__What this task involves__. In the copy, keep every line below as it is and leave out the pictures.

Scene image comparisons:
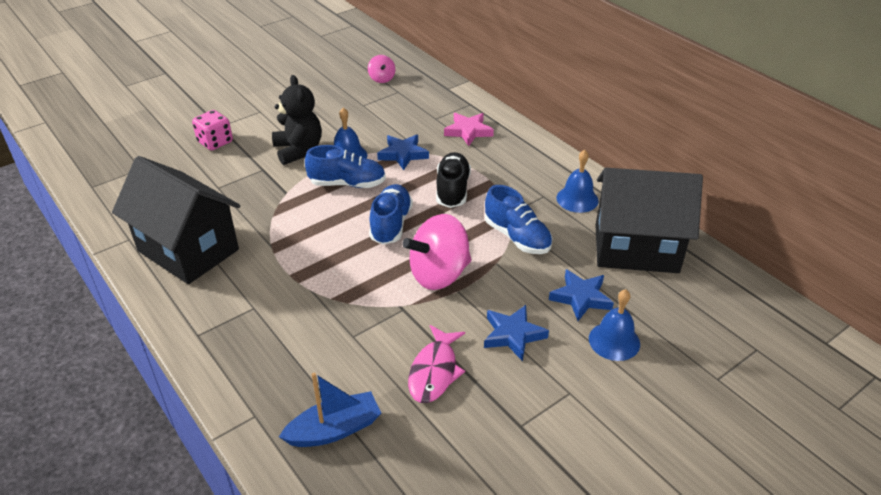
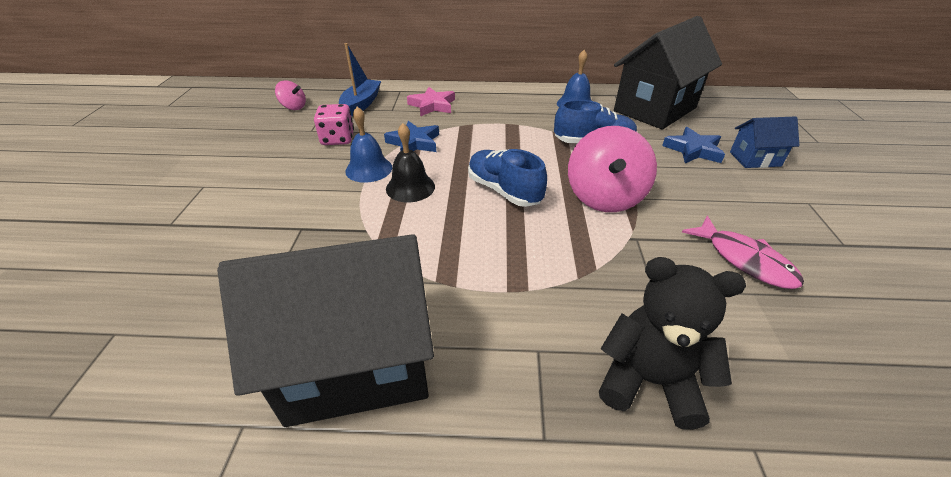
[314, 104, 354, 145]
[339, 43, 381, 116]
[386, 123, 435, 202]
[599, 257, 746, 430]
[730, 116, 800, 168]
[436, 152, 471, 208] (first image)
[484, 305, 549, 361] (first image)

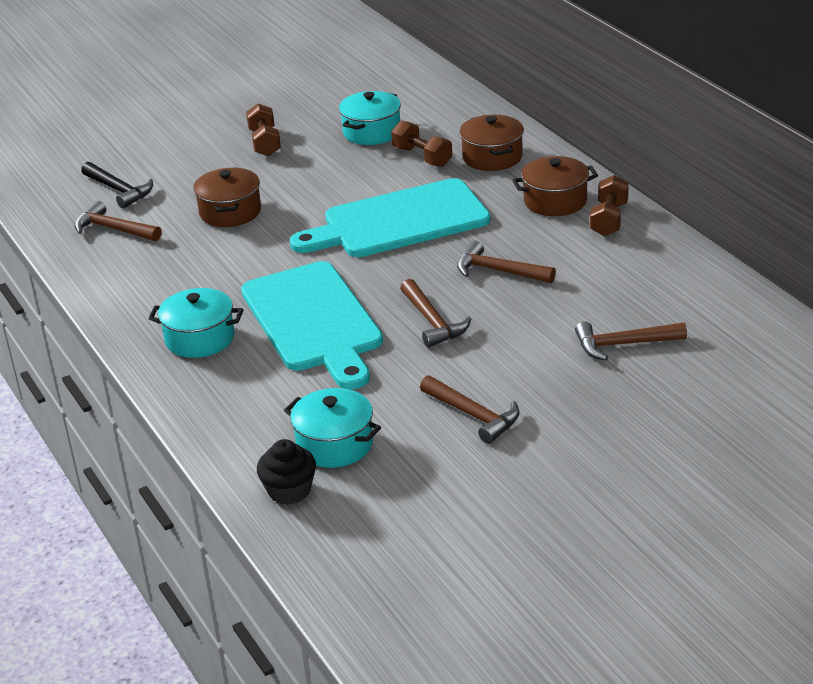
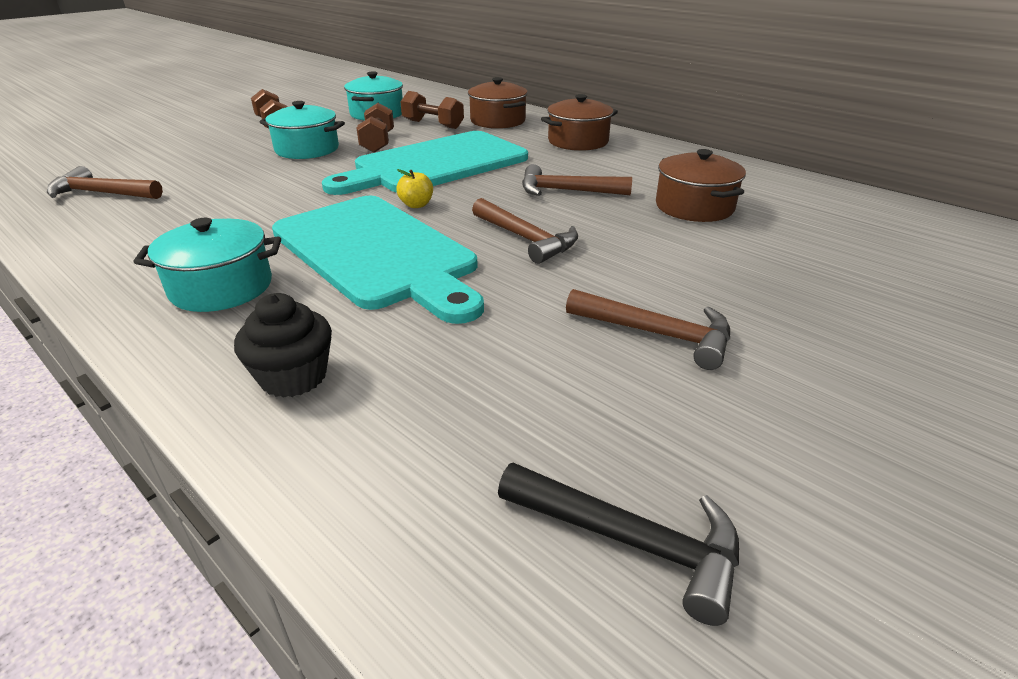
[234, 293, 332, 398]
[260, 101, 345, 159]
[356, 103, 394, 153]
[396, 169, 433, 208]
[498, 463, 739, 626]
[656, 149, 746, 222]
[575, 321, 687, 361] (first image)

__Problem solution__.
[314, 104, 354, 145]
[339, 43, 381, 116]
[386, 123, 435, 202]
[599, 257, 746, 430]
[730, 116, 800, 168]
[436, 152, 471, 208] (first image)
[484, 305, 549, 361] (first image)

[234, 293, 332, 398]
[260, 101, 345, 159]
[356, 103, 394, 153]
[396, 169, 433, 208]
[498, 463, 739, 626]
[656, 149, 746, 222]
[575, 321, 687, 361] (first image)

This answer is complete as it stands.